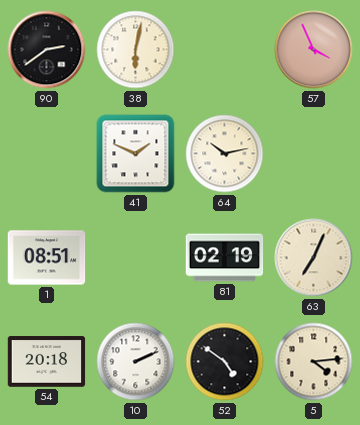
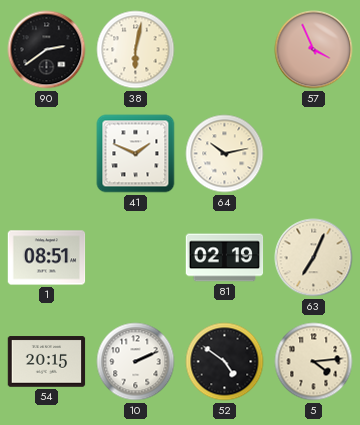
54: 20:18 -> 20:15
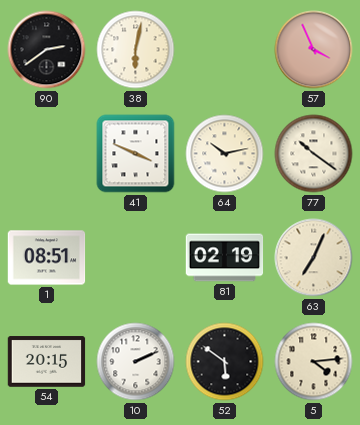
41: 1:49 -> 3:49
77: none -> 10:21
52: 4:51 -> 5:51
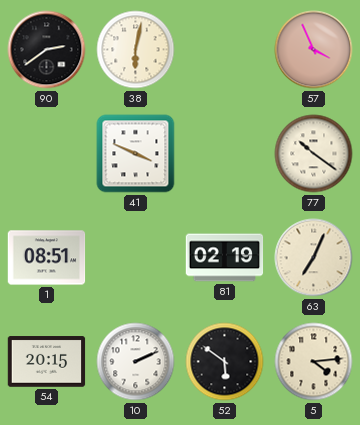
64: 10:13 -> none
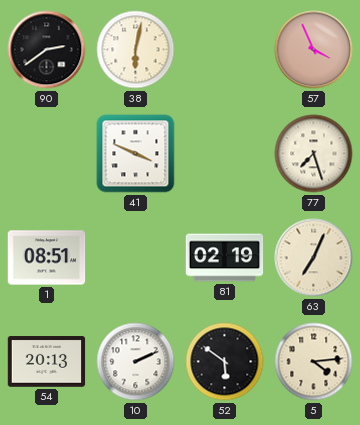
77: 10:21 -> 7:27
54: 20:15 -> 20:13
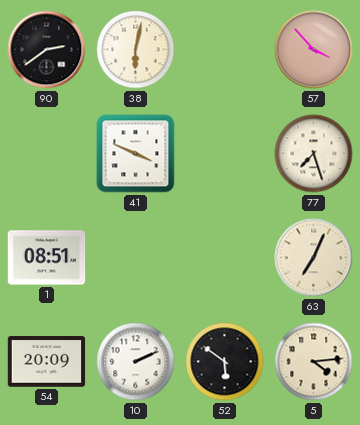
57: 3:56 -> 3:53
81: 02:19 -> none
54: 20:13 -> 20:09
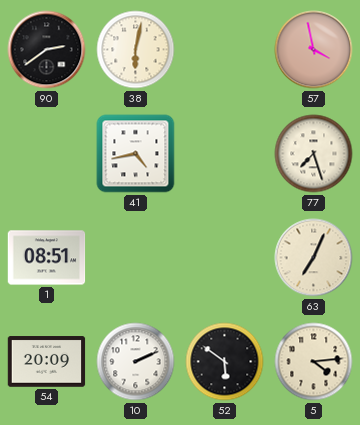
57: 3:53 -> 3:58
41: 3:49 -> 4:43
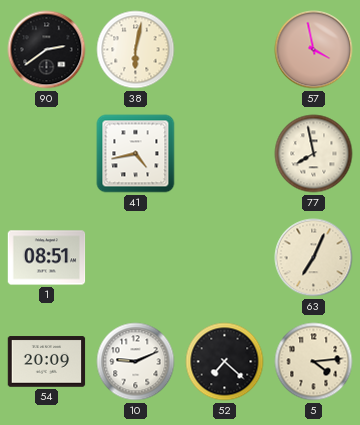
77: 7:27 -> 7:58
10: 2:11 -> 9:11
52: 5:51 -> 7:22
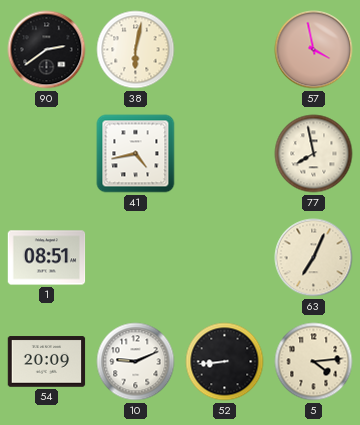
52: 7:22 -> 8:44
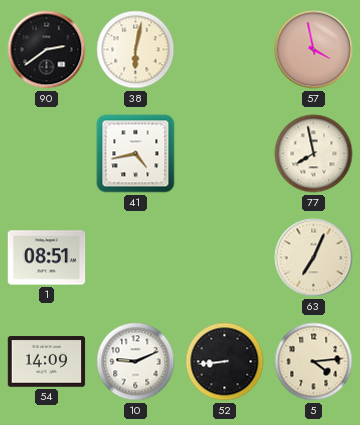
54: 20:09 -> 14:09
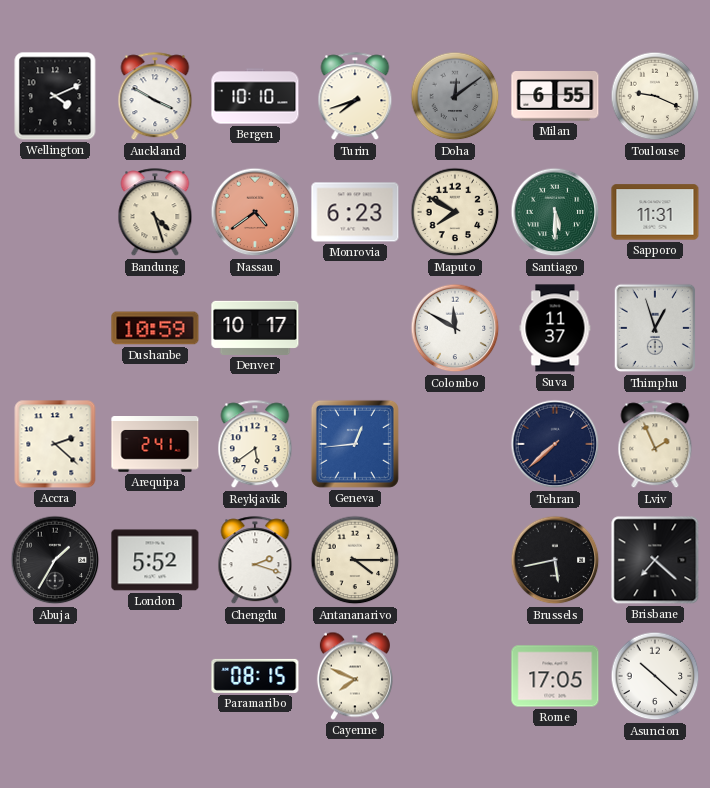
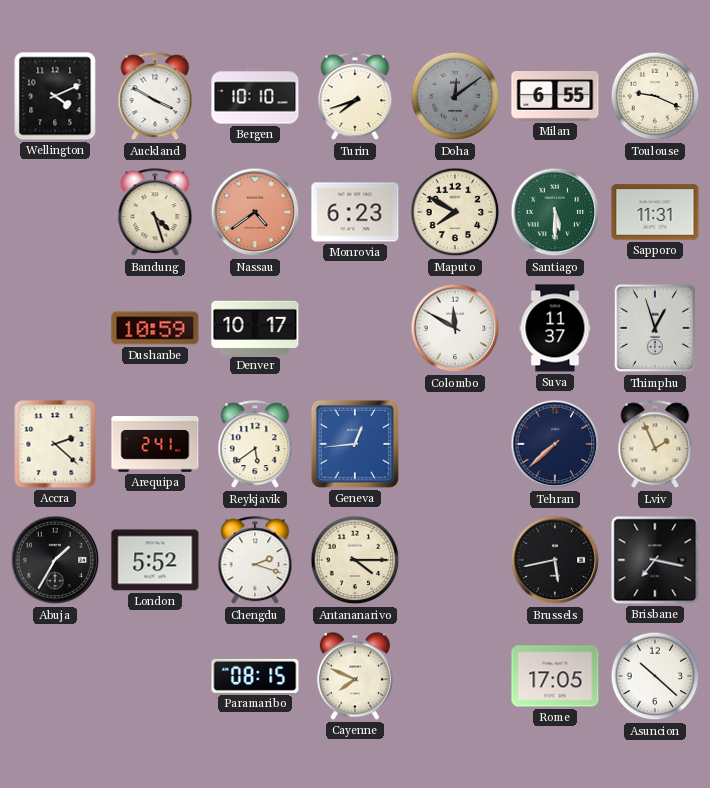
Brisbane: 7:22 -> 7:17
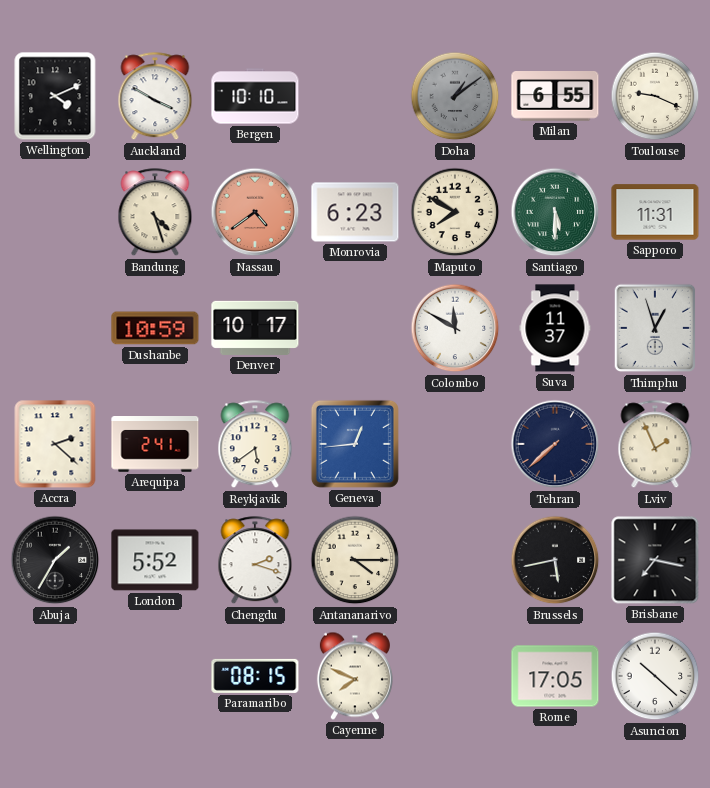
Turin: 7:42 -> none
Doha: 12:09 -> 1:09
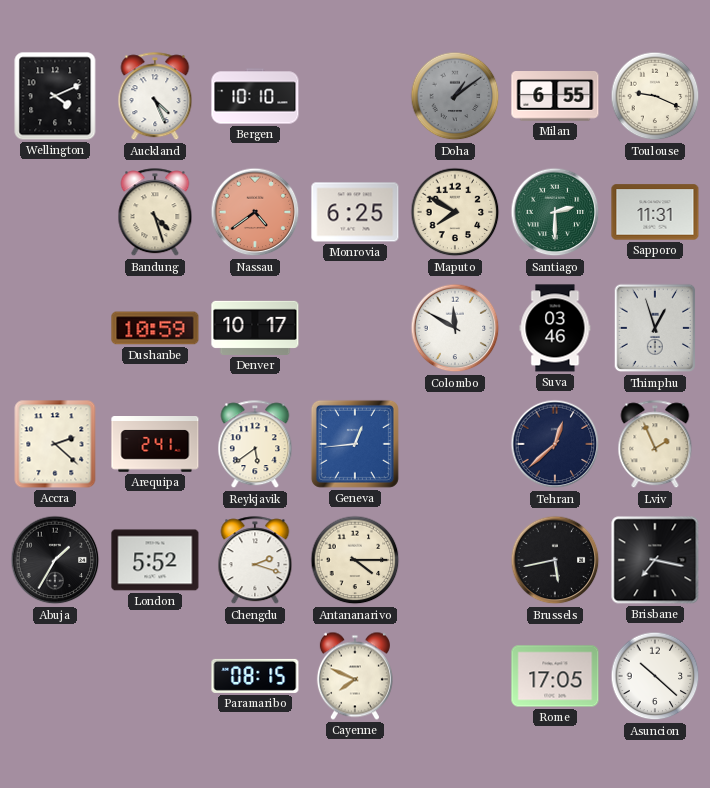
Auckland: 3:50 -> 4:26
Monrovia: 6:23 -> 6:25
Santiago: 5:30 -> 2:30
Suva: 11:37 -> 03:46
Tehran: 7:38 -> 12:38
.....
TASK REQUIREMENTS
Extract all of the lines above word for word, leaving out every picture.

TASK OUTPUT
54: 20:18 -> 20:15
41: 1:49 -> 3:49
77: none -> 10:21
52: 4:51 -> 5:51
64: 10:13 -> none
77: 10:21 -> 7:27
54: 20:15 -> 20:13
57: 3:56 -> 3:53
81: 02:19 -> none
54: 20:13 -> 20:09
57: 3:53 -> 3:58
41: 3:49 -> 4:43
77: 7:27 -> 7:58
10: 2:11 -> 9:11
52: 5:51 -> 7:22
52: 7:22 -> 8:44
54: 20:09 -> 14:09
Brisbane: 7:22 -> 7:17
Turin: 7:42 -> none
Doha: 12:09 -> 1:09
Auckland: 3:50 -> 4:26
Monrovia: 6:23 -> 6:25
Santiago: 5:30 -> 2:30
Suva: 11:37 -> 03:46
Tehran: 7:38 -> 12:38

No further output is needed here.